> **How to complete this task**:
Within the records below, find each line with the word "black" and copy it out.

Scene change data

== == ==

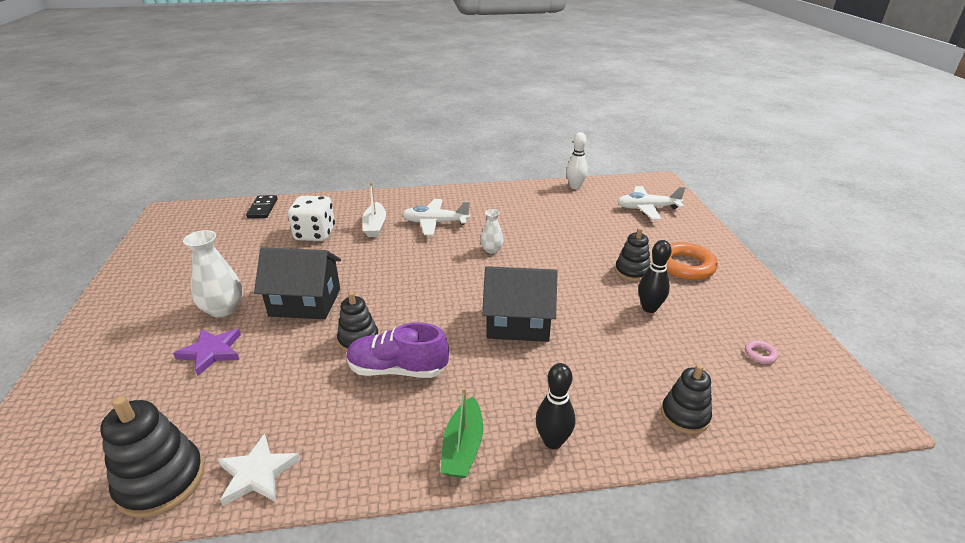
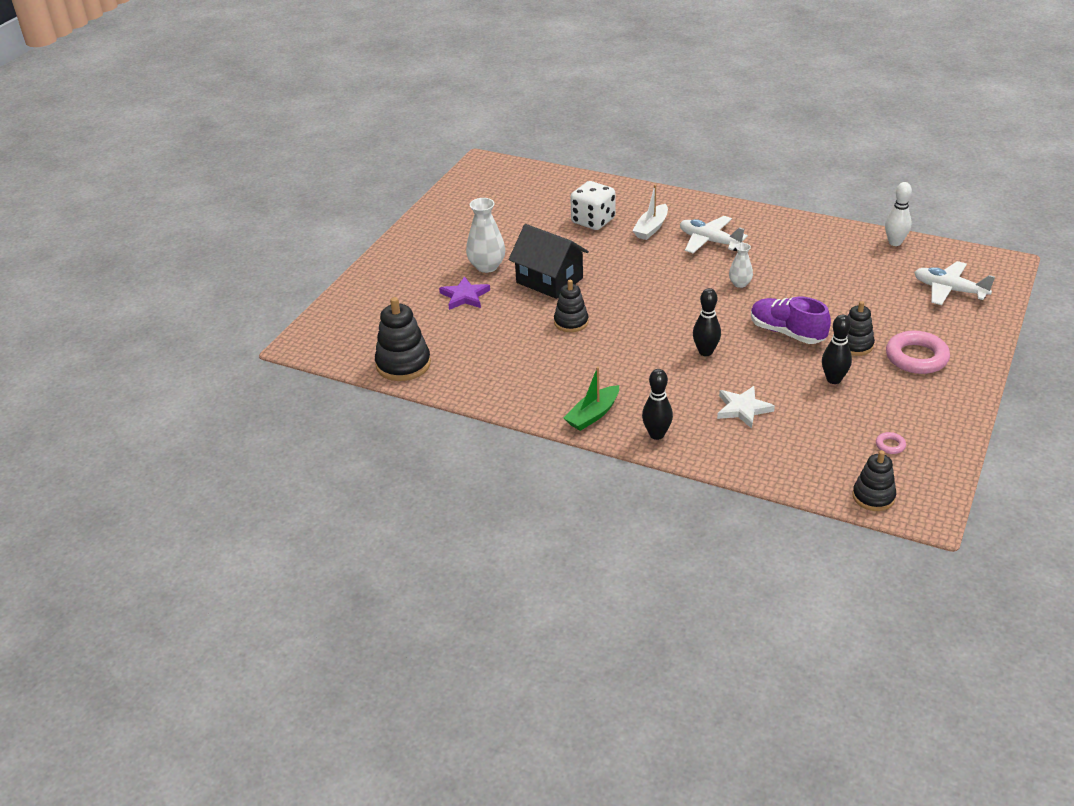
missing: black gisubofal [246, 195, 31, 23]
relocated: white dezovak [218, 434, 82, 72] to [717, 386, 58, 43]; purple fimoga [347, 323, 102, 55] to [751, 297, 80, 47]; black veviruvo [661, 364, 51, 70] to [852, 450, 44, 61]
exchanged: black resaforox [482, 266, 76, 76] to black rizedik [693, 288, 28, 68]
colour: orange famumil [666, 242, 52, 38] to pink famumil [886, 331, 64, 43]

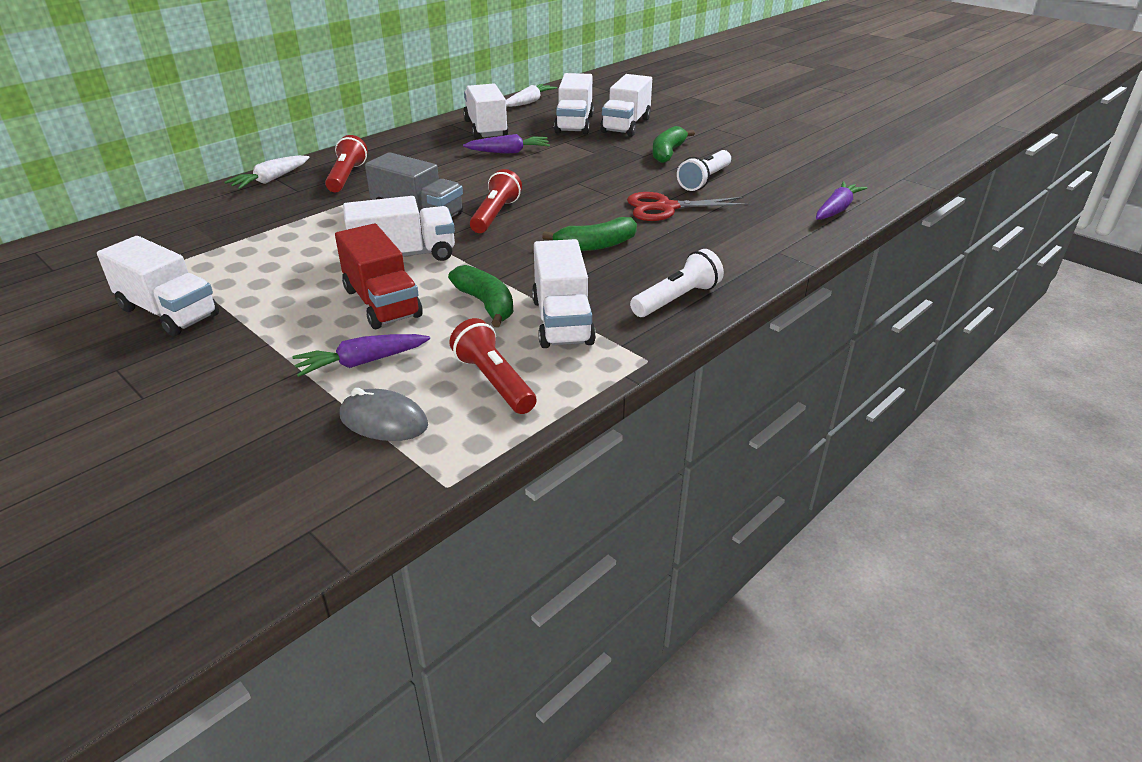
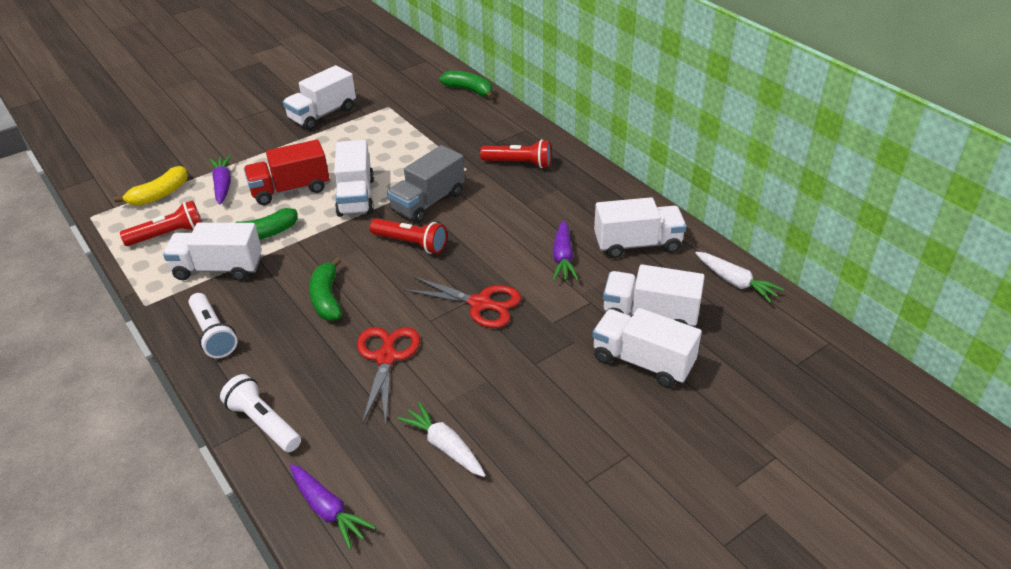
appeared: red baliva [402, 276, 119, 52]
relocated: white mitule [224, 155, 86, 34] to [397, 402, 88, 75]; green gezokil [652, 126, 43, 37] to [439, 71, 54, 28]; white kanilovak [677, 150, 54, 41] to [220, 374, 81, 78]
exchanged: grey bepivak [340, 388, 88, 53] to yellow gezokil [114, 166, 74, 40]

== == ==

> **Answer**:
missing: black gisubofal [246, 195, 31, 23]
relocated: white dezovak [218, 434, 82, 72] to [717, 386, 58, 43]; purple fimoga [347, 323, 102, 55] to [751, 297, 80, 47]; black veviruvo [661, 364, 51, 70] to [852, 450, 44, 61]
exchanged: black resaforox [482, 266, 76, 76] to black rizedik [693, 288, 28, 68]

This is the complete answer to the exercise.